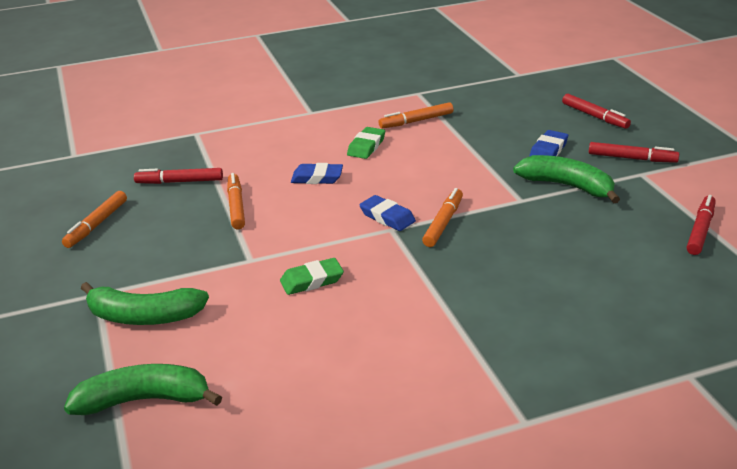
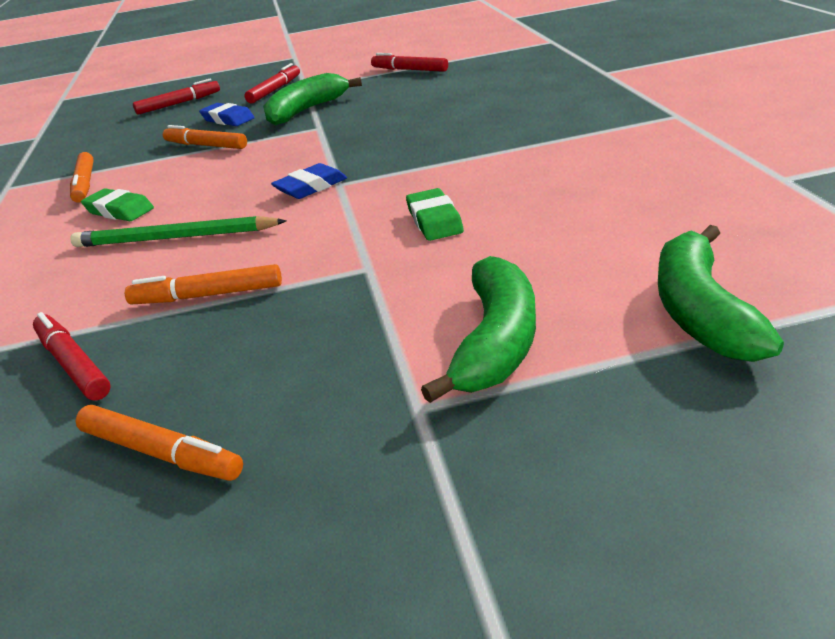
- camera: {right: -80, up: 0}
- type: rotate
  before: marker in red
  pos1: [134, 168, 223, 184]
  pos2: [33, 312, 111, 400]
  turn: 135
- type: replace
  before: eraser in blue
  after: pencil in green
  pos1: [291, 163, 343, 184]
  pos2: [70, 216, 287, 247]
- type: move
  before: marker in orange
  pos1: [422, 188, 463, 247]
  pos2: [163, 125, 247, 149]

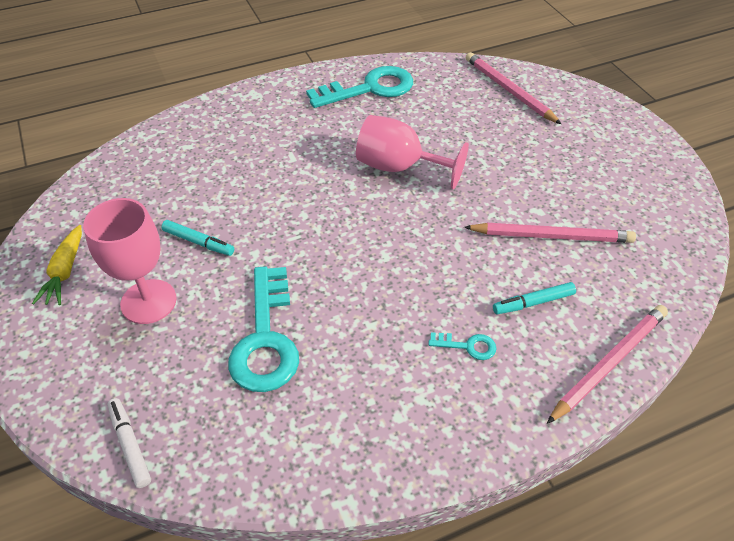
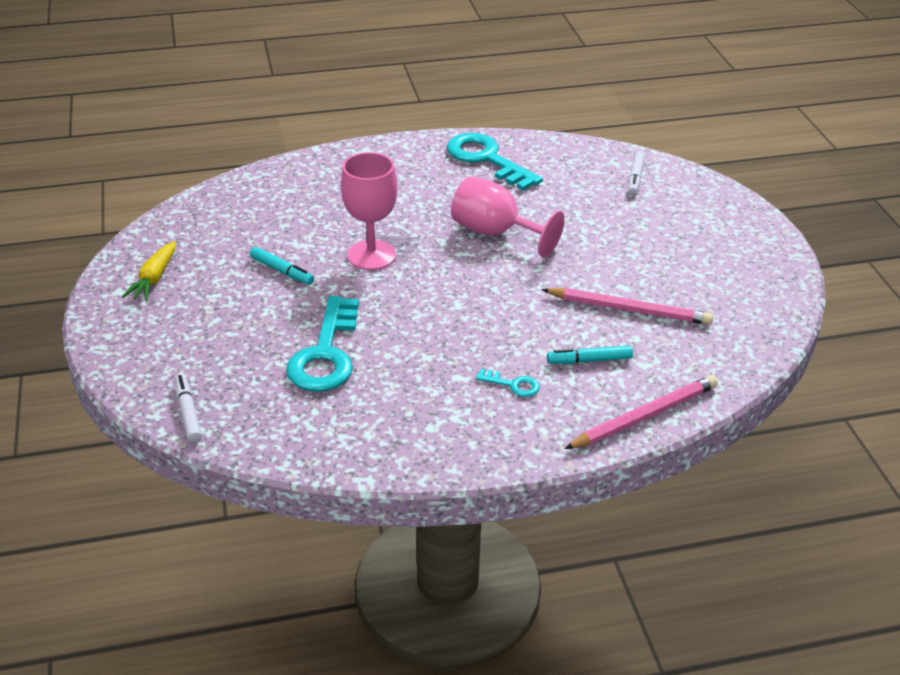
- camera: {right: 10, up: -10}
- type: move
  before: goblet in pink
  pos1: [83, 198, 176, 324]
  pos2: [341, 152, 397, 270]
- type: rotate
  before: key in turquoise
  pos1: [306, 66, 413, 108]
  pos2: [447, 133, 543, 191]
  turn: -120
- type: replace
  before: pencil in pink
  after: marker in white
  pos1: [466, 52, 561, 124]
  pos2: [628, 151, 645, 195]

● ● ● ● ● ● ●

** YOUR OBJECTIVE **
Every line above should be output exactly, except for the pictures.

** RESULT **
- camera: {right: -80, up: 0}
- type: rotate
  before: marker in red
  pos1: [134, 168, 223, 184]
  pos2: [33, 312, 111, 400]
  turn: 135
- type: replace
  before: eraser in blue
  after: pencil in green
  pos1: [291, 163, 343, 184]
  pos2: [70, 216, 287, 247]
- type: move
  before: marker in orange
  pos1: [422, 188, 463, 247]
  pos2: [163, 125, 247, 149]

- camera: {right: 10, up: -10}
- type: move
  before: goblet in pink
  pos1: [83, 198, 176, 324]
  pos2: [341, 152, 397, 270]
- type: rotate
  before: key in turquoise
  pos1: [306, 66, 413, 108]
  pos2: [447, 133, 543, 191]
  turn: -120
- type: replace
  before: pencil in pink
  after: marker in white
  pos1: [466, 52, 561, 124]
  pos2: [628, 151, 645, 195]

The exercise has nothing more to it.